[What this task involves] The entries below are to be repeated exactly, and their pictures left out.

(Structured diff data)

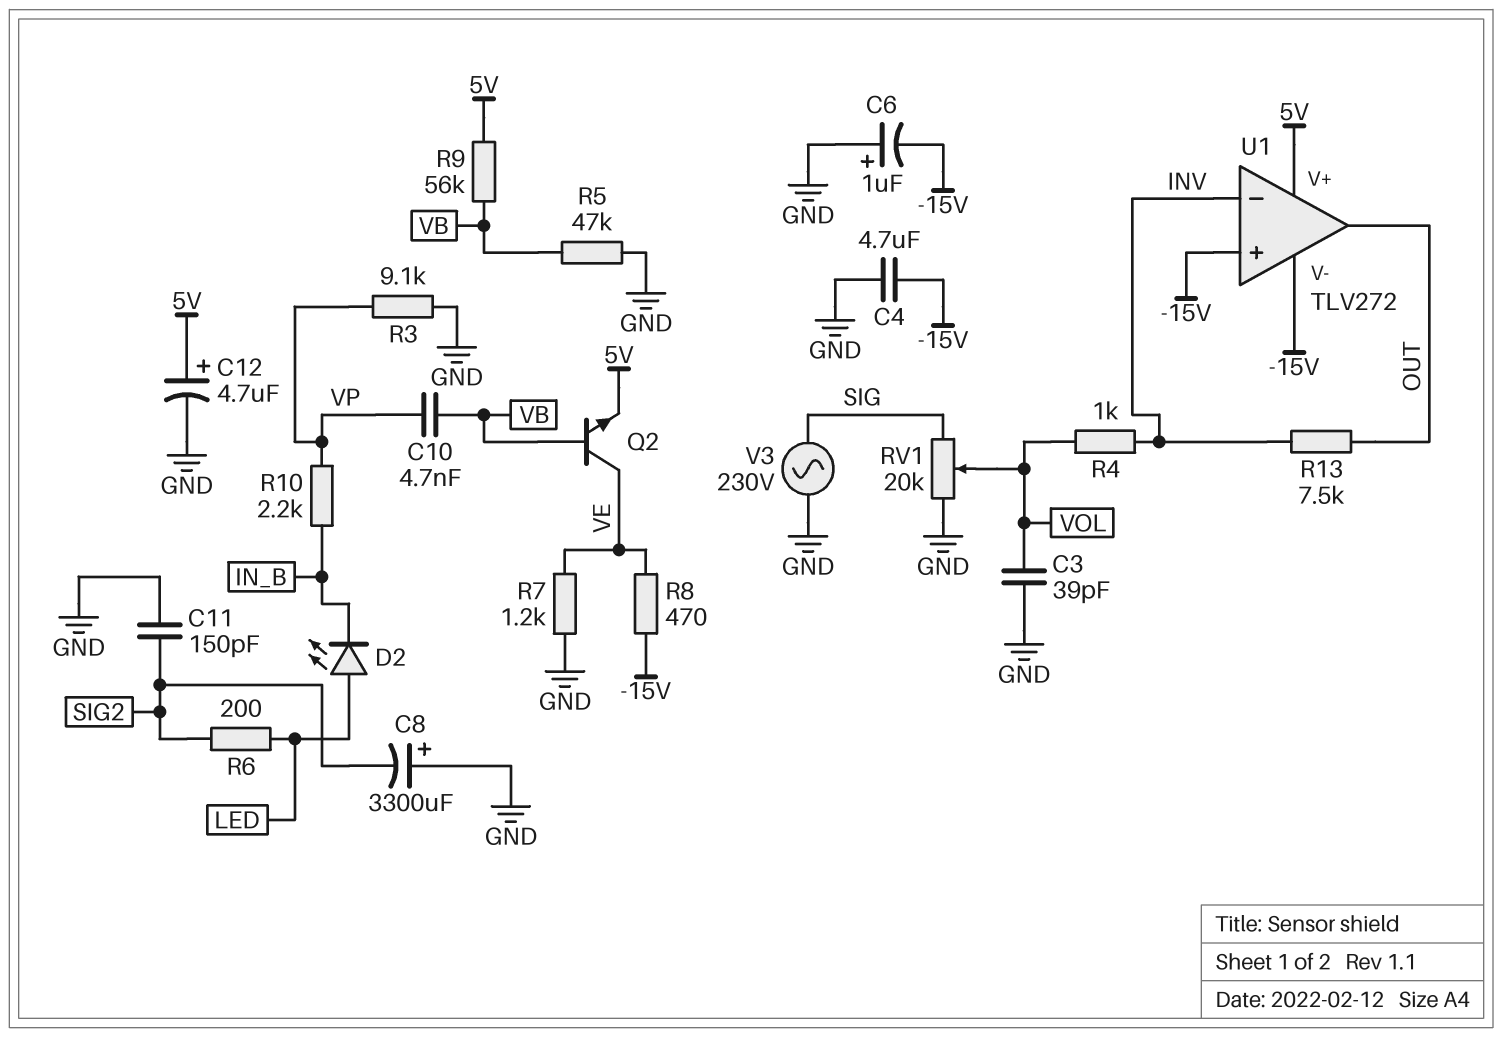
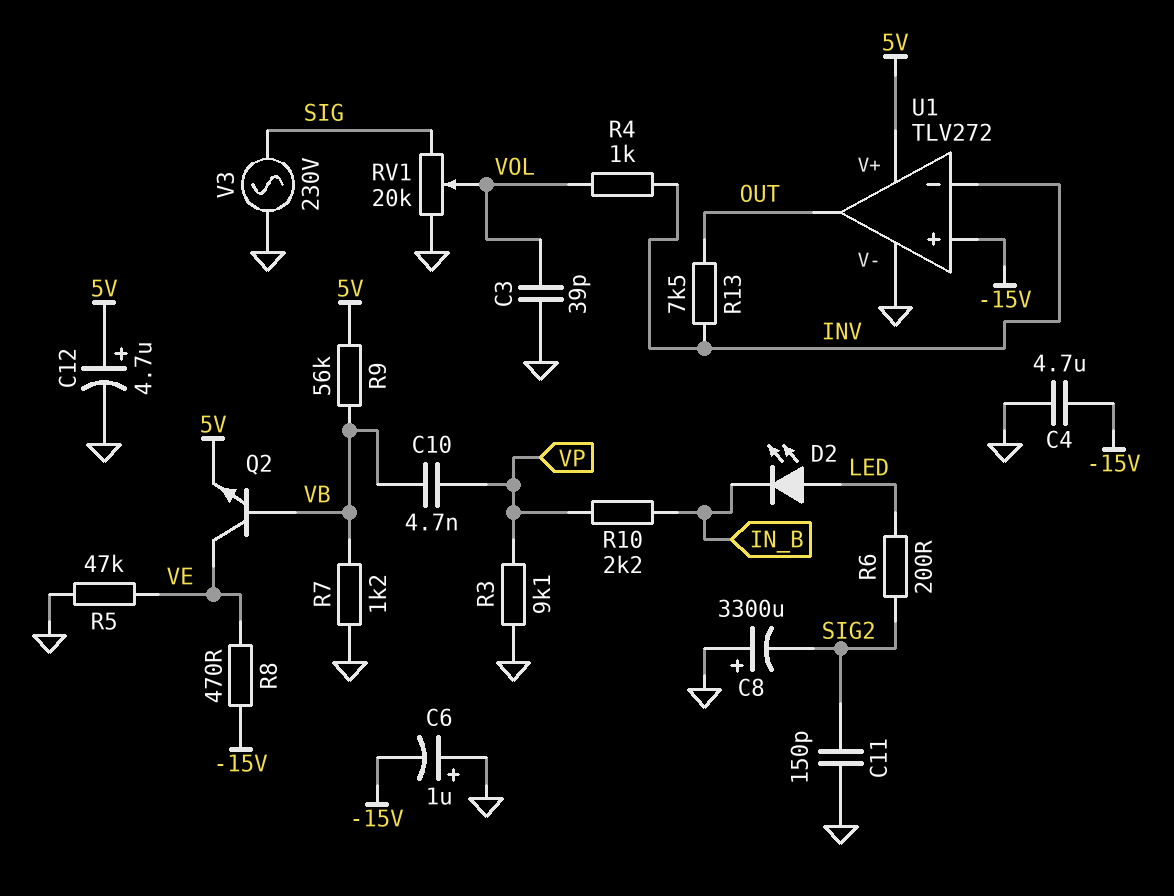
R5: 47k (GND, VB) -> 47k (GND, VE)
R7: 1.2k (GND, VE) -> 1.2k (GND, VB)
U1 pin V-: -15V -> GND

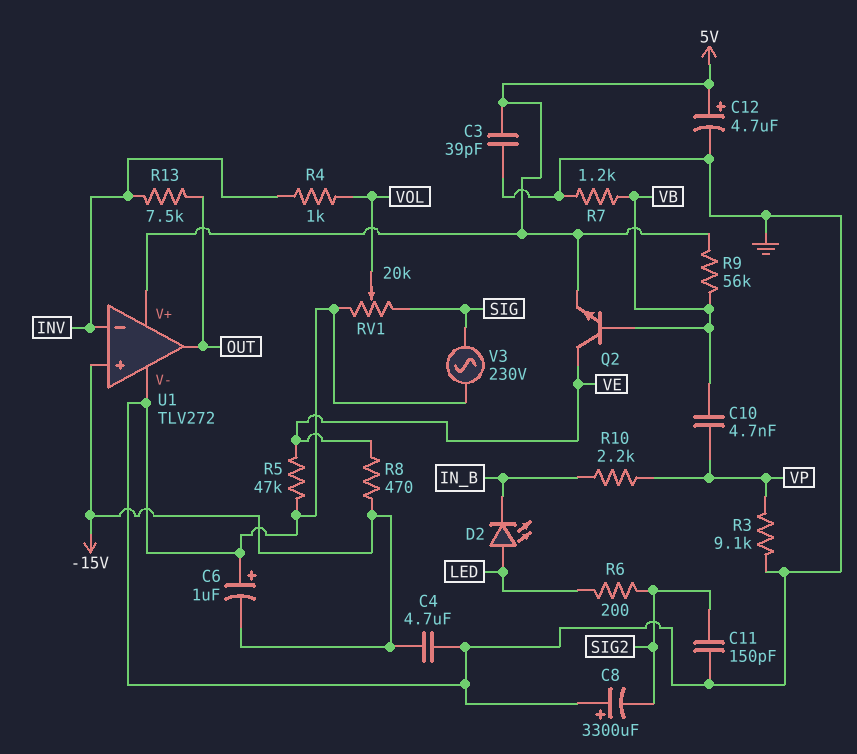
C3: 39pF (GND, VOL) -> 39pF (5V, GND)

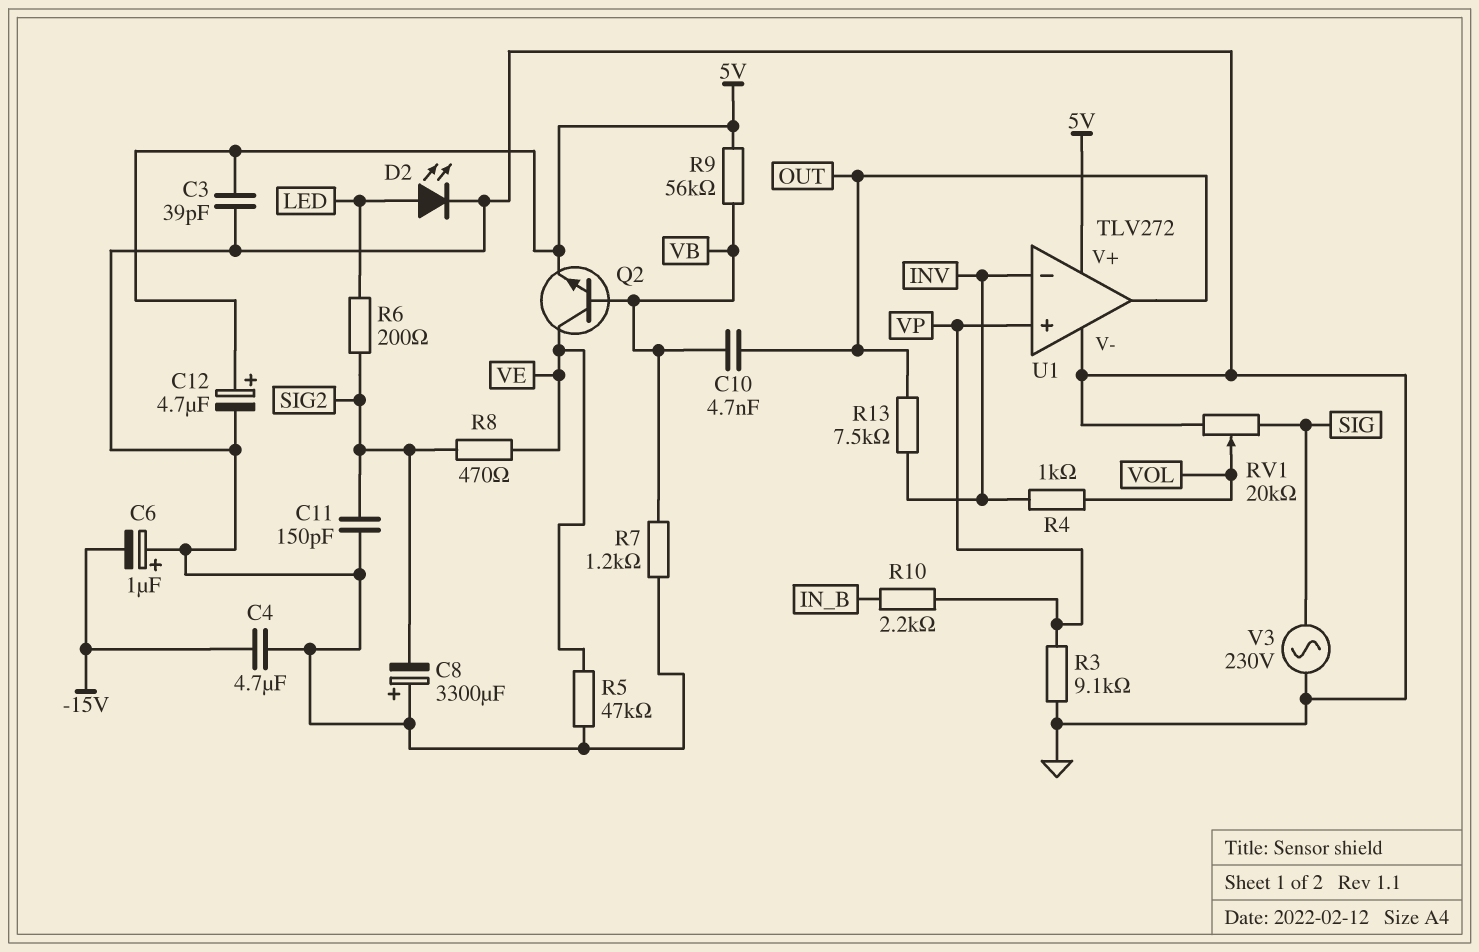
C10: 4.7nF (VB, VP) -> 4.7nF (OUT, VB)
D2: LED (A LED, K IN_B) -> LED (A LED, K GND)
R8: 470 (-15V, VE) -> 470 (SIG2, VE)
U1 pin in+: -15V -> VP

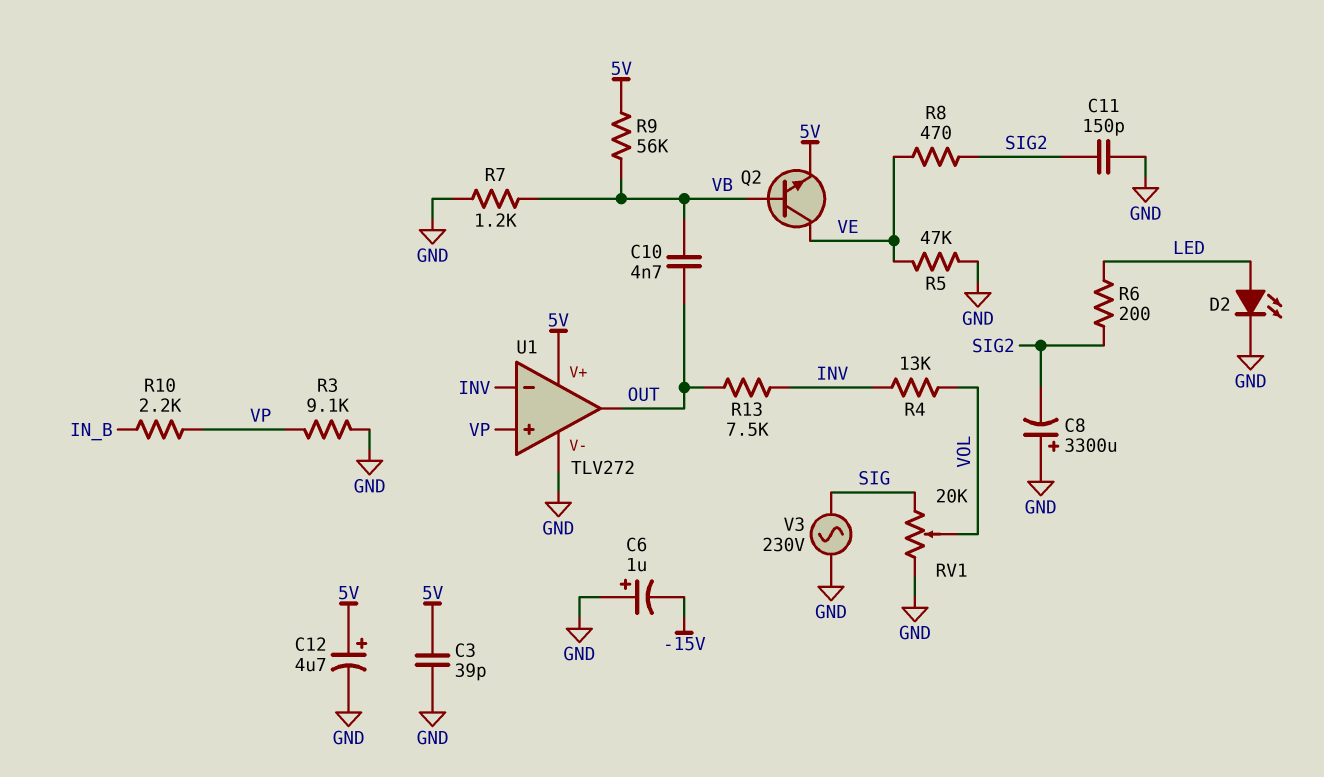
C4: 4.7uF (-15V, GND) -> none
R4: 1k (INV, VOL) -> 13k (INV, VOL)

[Result]
R5: 47k (GND, VB) -> 47k (GND, VE)
R7: 1.2k (GND, VE) -> 1.2k (GND, VB)
U1 pin V-: -15V -> GND

C3: 39pF (GND, VOL) -> 39pF (5V, GND)

C10: 4.7nF (VB, VP) -> 4.7nF (OUT, VB)
D2: LED (A LED, K IN_B) -> LED (A LED, K GND)
R8: 470 (-15V, VE) -> 470 (SIG2, VE)
U1 pin in+: -15V -> VP

C4: 4.7uF (-15V, GND) -> none
R4: 1k (INV, VOL) -> 13k (INV, VOL)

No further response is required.